Copy out the lines that follow, substituting "centerline" for every occurrence of "centreline" and leaving all other text untouched.
* * * *
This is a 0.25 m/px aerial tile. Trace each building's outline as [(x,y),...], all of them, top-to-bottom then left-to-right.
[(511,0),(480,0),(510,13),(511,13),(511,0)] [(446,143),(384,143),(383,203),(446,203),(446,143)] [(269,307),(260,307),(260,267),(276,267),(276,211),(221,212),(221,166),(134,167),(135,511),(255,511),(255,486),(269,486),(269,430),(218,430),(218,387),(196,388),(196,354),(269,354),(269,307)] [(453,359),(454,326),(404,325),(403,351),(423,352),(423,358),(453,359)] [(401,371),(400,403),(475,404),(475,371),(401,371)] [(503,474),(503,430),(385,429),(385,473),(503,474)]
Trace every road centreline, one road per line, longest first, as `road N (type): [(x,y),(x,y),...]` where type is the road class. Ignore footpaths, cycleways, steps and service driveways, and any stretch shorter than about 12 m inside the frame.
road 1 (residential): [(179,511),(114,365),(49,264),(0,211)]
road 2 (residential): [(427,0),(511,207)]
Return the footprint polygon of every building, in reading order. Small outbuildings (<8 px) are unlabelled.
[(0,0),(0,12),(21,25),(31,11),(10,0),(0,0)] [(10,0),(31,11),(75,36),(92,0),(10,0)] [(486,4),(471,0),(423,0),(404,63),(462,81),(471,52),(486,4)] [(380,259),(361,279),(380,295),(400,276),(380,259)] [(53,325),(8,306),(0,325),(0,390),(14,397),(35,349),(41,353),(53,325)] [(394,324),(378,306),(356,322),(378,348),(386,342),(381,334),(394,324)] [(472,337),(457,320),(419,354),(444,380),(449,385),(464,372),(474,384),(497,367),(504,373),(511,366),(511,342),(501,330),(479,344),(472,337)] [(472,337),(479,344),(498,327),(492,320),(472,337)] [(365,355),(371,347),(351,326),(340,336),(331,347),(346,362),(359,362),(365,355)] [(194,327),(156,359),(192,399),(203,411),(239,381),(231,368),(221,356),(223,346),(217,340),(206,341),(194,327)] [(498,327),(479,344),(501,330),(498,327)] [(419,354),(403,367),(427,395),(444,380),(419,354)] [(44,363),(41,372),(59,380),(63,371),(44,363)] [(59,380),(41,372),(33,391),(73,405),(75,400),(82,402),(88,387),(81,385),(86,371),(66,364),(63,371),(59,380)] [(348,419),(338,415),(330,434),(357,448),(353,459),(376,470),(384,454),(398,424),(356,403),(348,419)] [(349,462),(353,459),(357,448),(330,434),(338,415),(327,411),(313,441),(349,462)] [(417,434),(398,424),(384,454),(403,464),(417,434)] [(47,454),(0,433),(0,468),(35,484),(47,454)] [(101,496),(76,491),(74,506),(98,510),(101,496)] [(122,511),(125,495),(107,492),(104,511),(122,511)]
* * * *
Result of the exercise —
This is a 0.25 m/px aerial tile. Trace each building's outline as [(x,y),...], all of them, top-to-bottom then left-to-right.
[(511,0),(480,0),(510,13),(511,13),(511,0)] [(446,143),(384,143),(383,203),(446,203),(446,143)] [(269,307),(260,307),(260,267),(276,267),(276,211),(221,212),(221,166),(134,167),(135,511),(255,511),(255,486),(269,486),(269,430),(218,430),(218,387),(196,388),(196,354),(269,354),(269,307)] [(453,359),(454,326),(404,325),(403,351),(423,352),(423,358),(453,359)] [(401,371),(400,403),(475,404),(475,371),(401,371)] [(503,474),(503,430),(385,429),(385,473),(503,474)]
Trace every road centerline, one road per line, longest first, as `road N (type): [(x,y),(x,y),...]` where type is the road class. Ignore footpaths, cycleways, steps and service driveways, and any stretch shorter than about 12 m inside the frame.
road 1 (residential): [(179,511),(114,365),(49,264),(0,211)]
road 2 (residential): [(427,0),(511,207)]
Return the footprint polygon of every building, in reading order. Small outbuildings (<8 px) are unlabelled.
[(0,0),(0,12),(21,25),(31,11),(10,0),(0,0)] [(10,0),(31,11),(75,36),(92,0),(10,0)] [(486,4),(471,0),(423,0),(404,63),(462,81),(471,52),(486,4)] [(380,259),(361,279),(380,295),(400,276),(380,259)] [(53,325),(8,306),(0,325),(0,390),(14,397),(35,349),(41,353),(53,325)] [(394,324),(378,306),(356,322),(378,348),(386,342),(381,334),(394,324)] [(472,337),(457,320),(419,354),(444,380),(449,385),(464,372),(474,384),(497,367),(504,373),(511,366),(511,342),(501,330),(479,344),(472,337)] [(472,337),(479,344),(498,327),(492,320),(472,337)] [(365,355),(371,347),(351,326),(340,336),(331,347),(346,362),(359,362),(365,355)] [(194,327),(156,359),(192,399),(203,411),(239,381),(231,368),(221,356),(223,346),(217,340),(206,341),(194,327)] [(498,327),(479,344),(501,330),(498,327)] [(419,354),(403,367),(427,395),(444,380),(419,354)] [(44,363),(41,372),(59,380),(63,371),(44,363)] [(59,380),(41,372),(33,391),(73,405),(75,400),(82,402),(88,387),(81,385),(86,371),(66,364),(63,371),(59,380)] [(348,419),(338,415),(330,434),(357,448),(353,459),(376,470),(384,454),(398,424),(356,403),(348,419)] [(349,462),(353,459),(357,448),(330,434),(338,415),(327,411),(313,441),(349,462)] [(417,434),(398,424),(384,454),(403,464),(417,434)] [(47,454),(0,433),(0,468),(35,484),(47,454)] [(101,496),(76,491),(74,506),(98,510),(101,496)] [(122,511),(125,495),(107,492),(104,511),(122,511)]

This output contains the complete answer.